• **STATED TASK**: Give the number of lines in the records that contain the word "blue". Reply with the number alone.

• **ENTRIES SUPPLIED**:
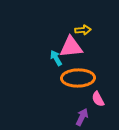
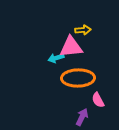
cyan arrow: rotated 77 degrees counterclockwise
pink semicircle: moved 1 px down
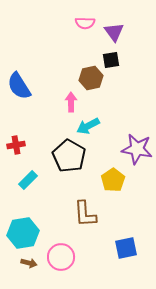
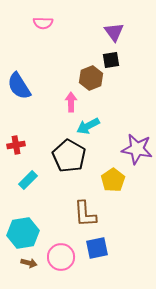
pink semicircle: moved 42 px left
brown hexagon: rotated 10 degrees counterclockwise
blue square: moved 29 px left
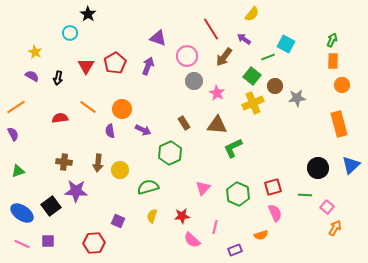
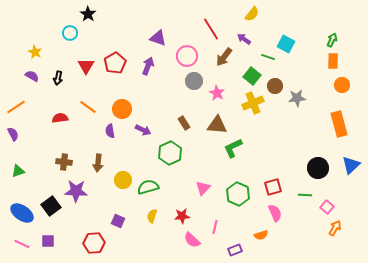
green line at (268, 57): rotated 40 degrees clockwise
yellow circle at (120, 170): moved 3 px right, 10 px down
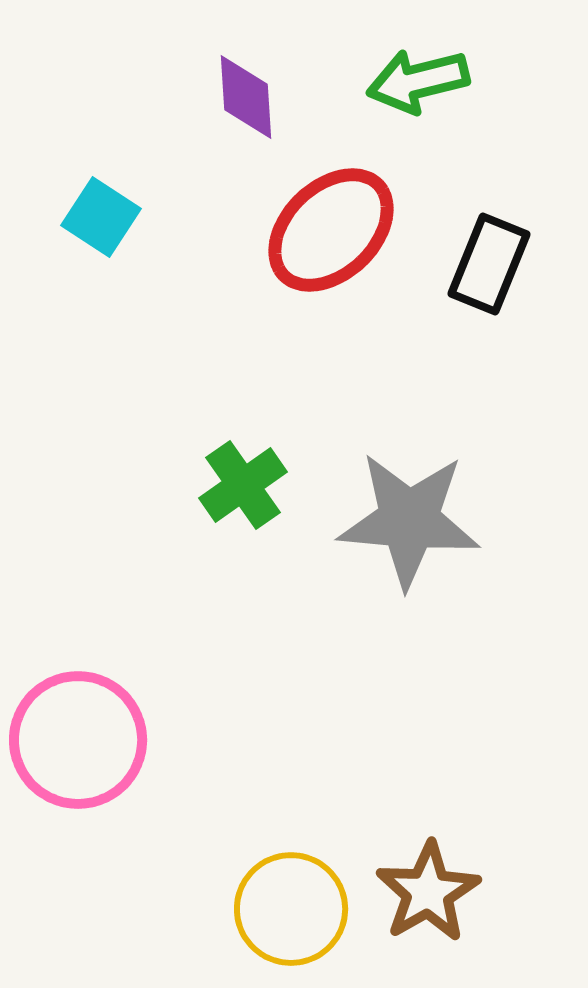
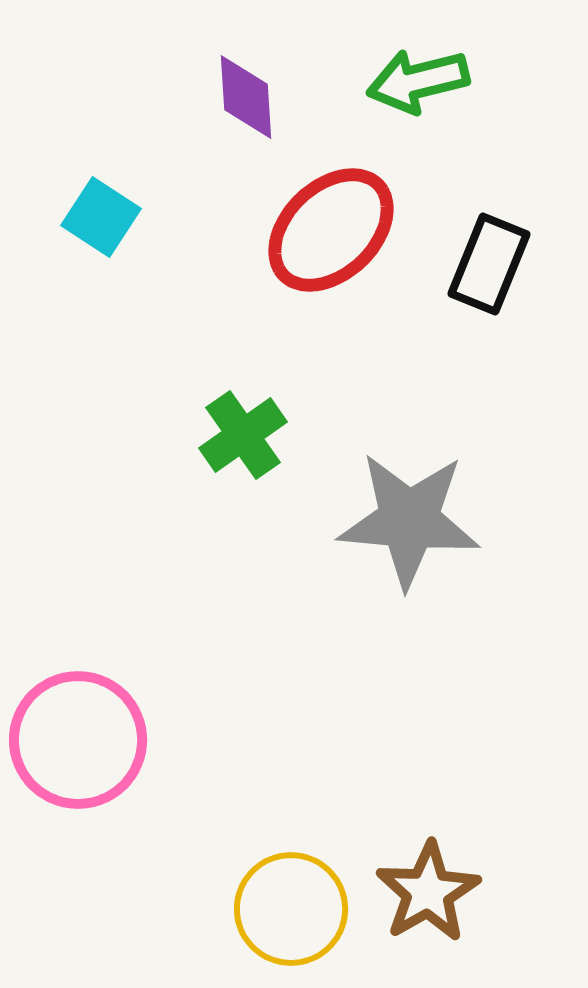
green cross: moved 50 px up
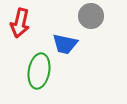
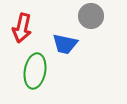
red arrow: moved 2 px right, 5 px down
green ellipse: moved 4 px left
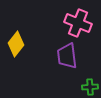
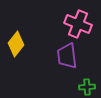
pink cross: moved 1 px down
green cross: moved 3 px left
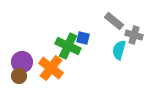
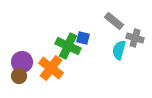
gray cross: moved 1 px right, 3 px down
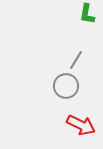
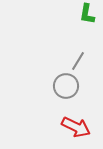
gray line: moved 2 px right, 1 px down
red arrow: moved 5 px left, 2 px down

* * *

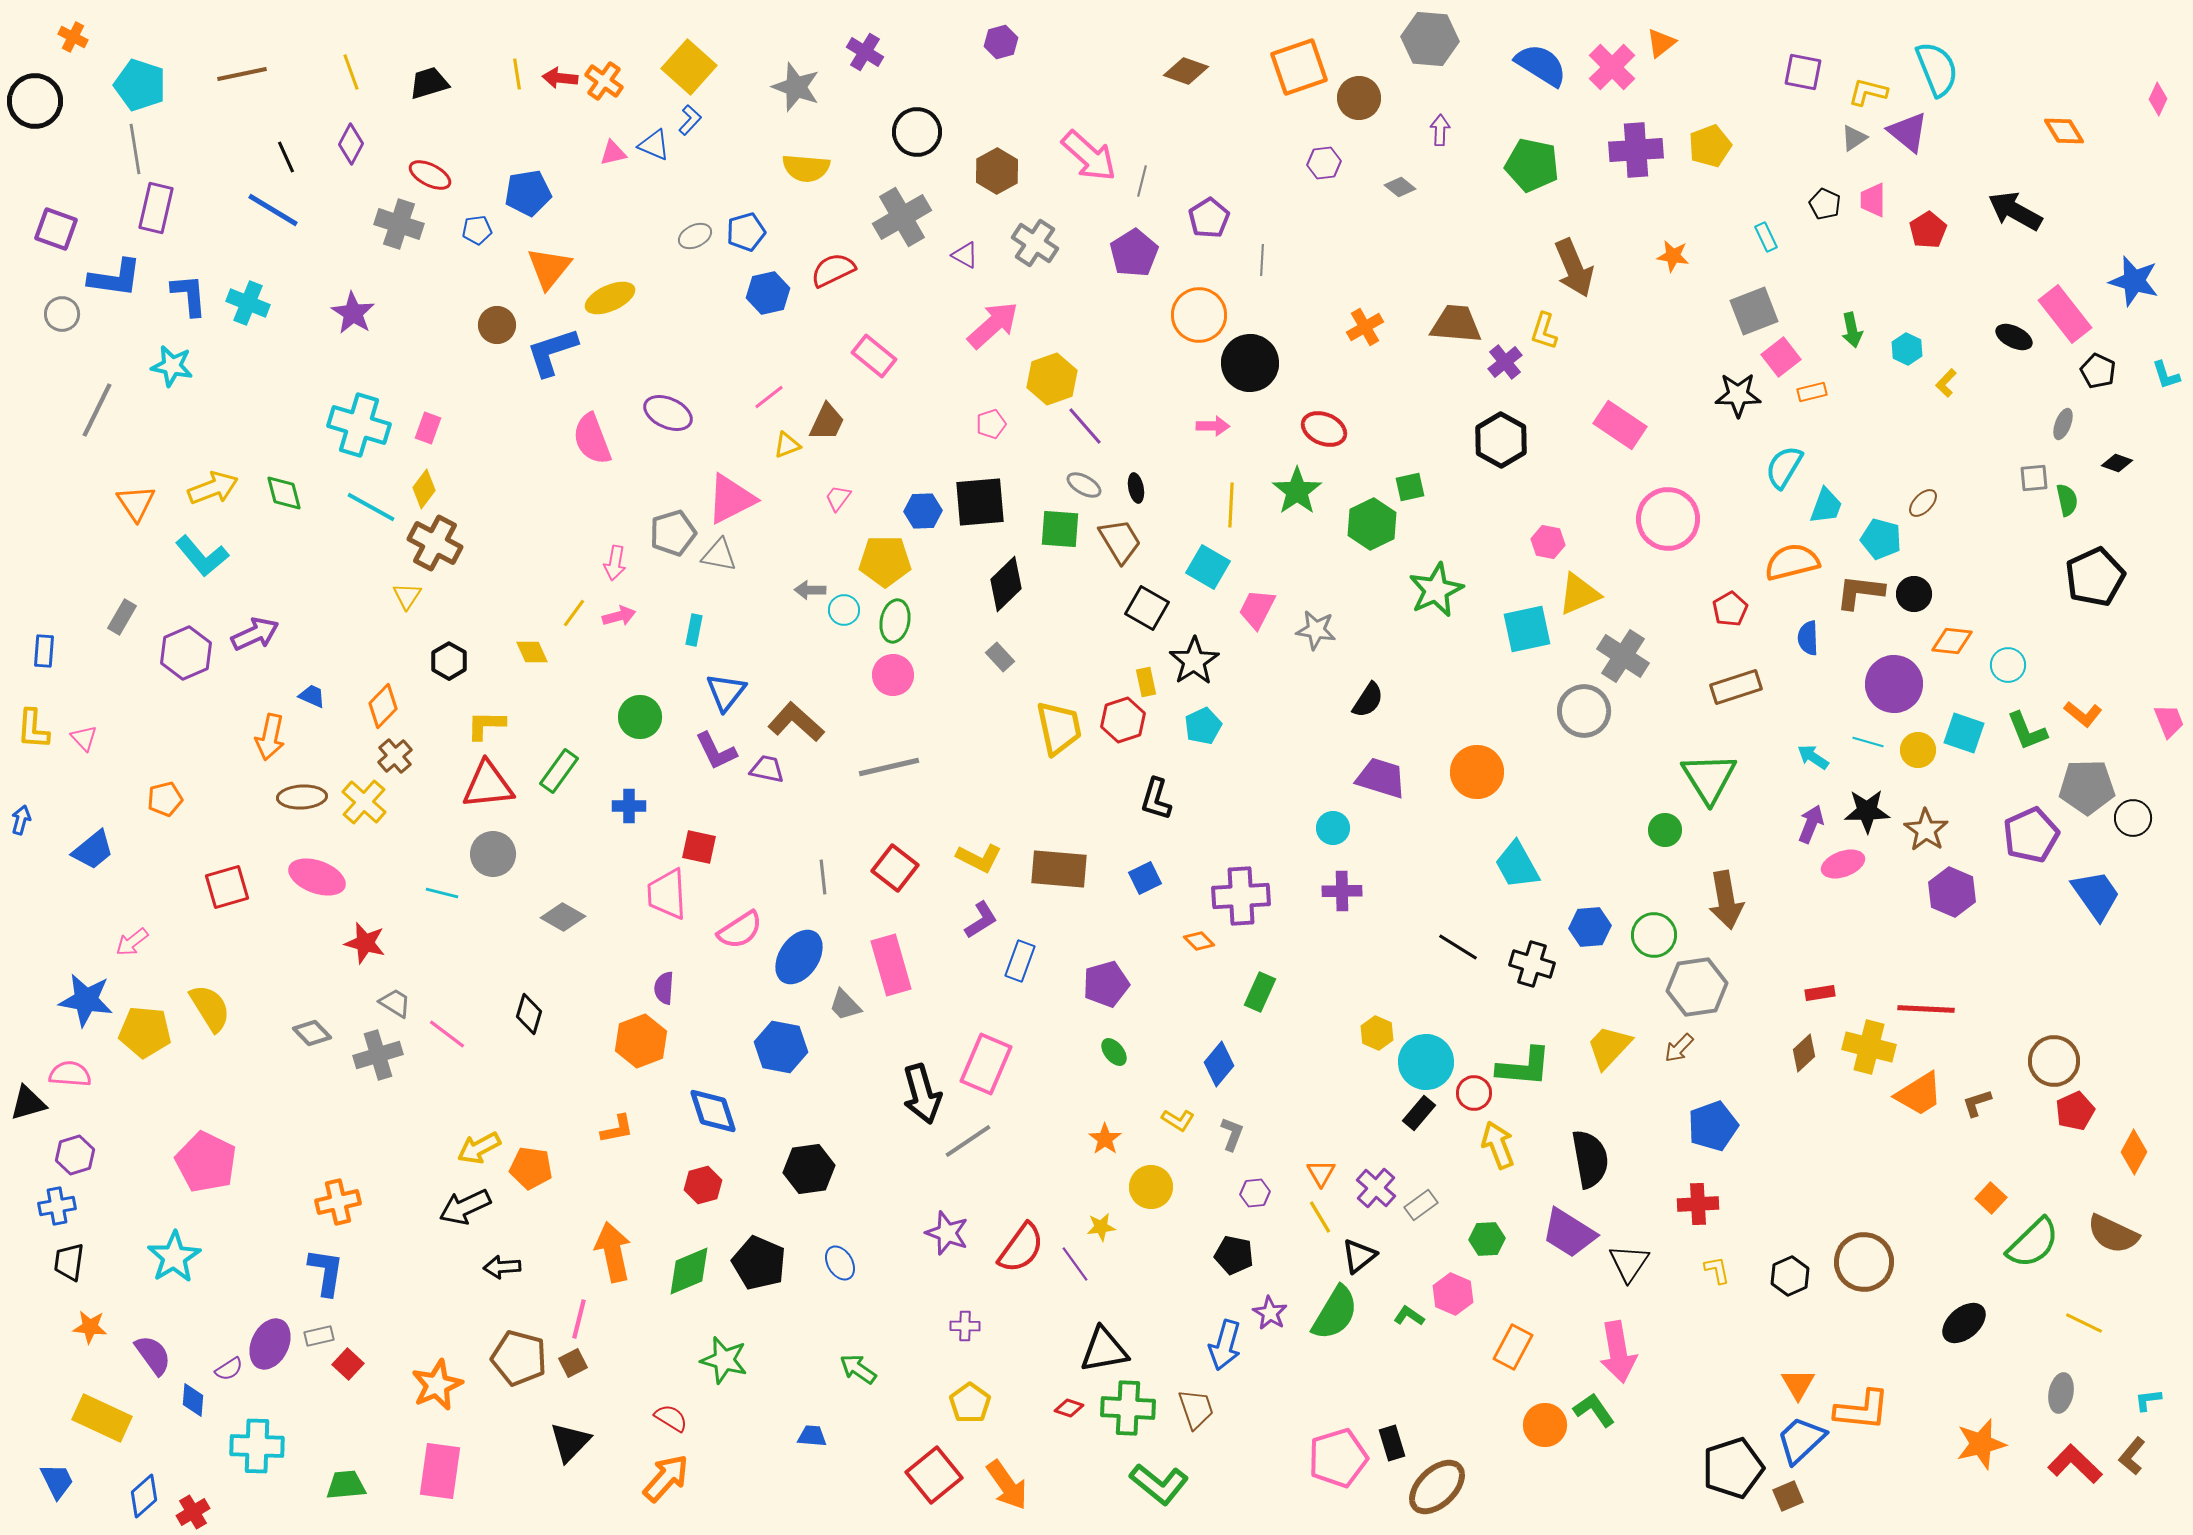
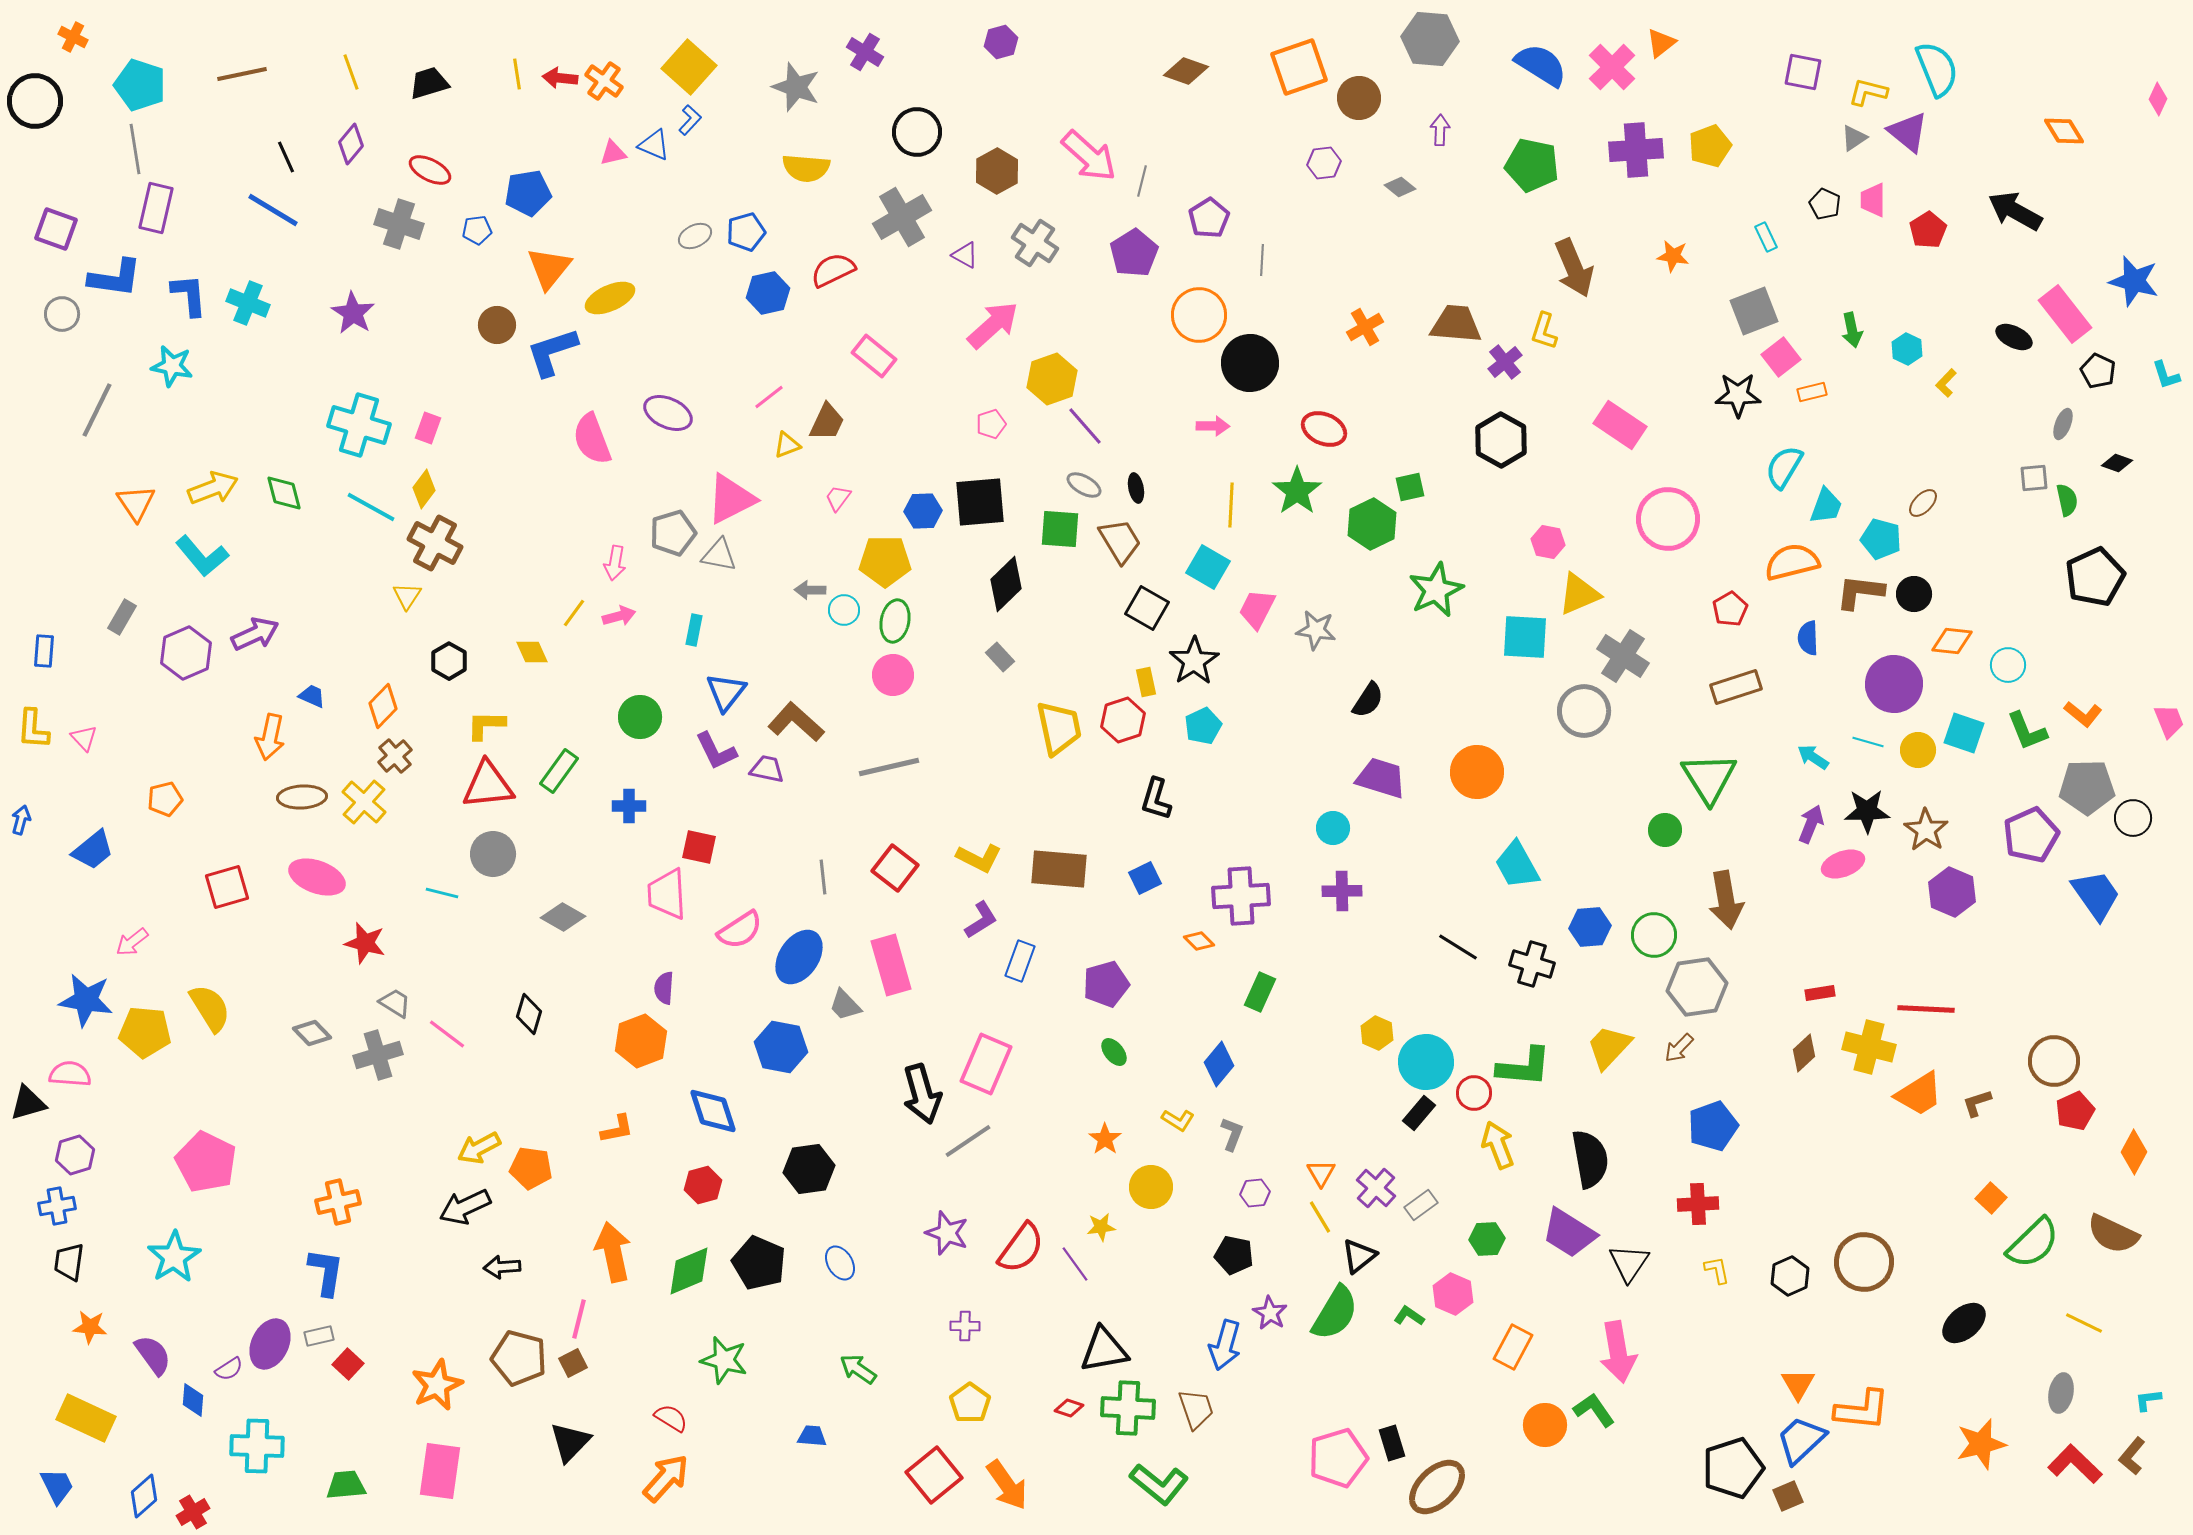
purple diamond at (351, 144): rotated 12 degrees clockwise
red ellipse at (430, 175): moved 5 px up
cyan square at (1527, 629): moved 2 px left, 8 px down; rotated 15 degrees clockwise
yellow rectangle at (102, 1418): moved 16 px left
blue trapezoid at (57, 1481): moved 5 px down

...

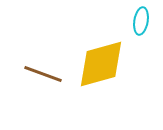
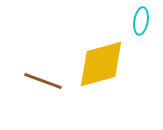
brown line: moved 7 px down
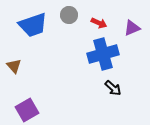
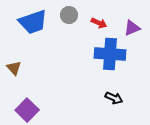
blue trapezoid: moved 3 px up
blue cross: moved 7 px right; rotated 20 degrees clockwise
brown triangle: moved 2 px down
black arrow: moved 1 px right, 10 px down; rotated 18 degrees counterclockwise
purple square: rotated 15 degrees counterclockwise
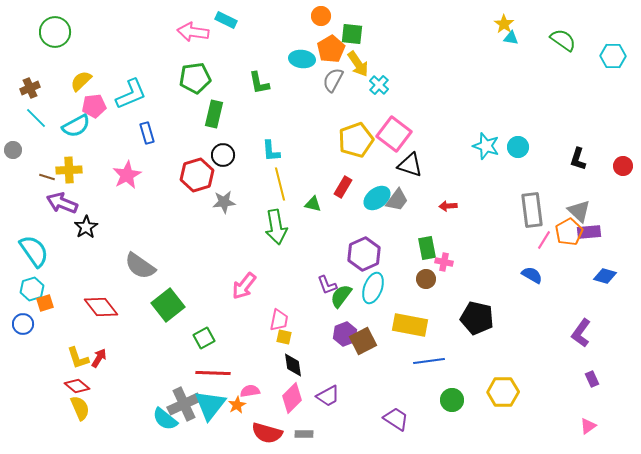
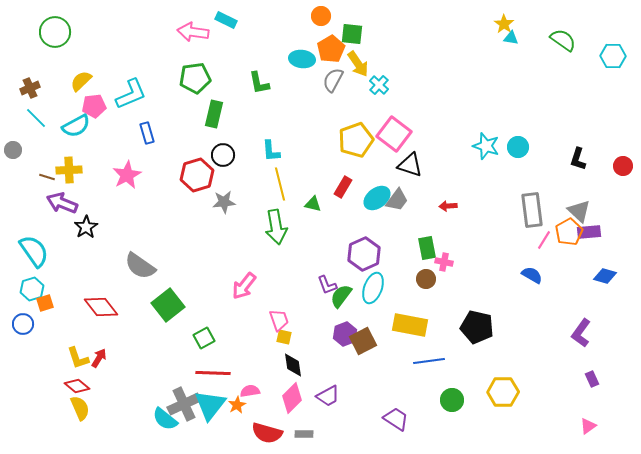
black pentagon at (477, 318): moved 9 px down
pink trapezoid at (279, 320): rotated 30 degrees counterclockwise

• **EXPECTED ANSWER**: 4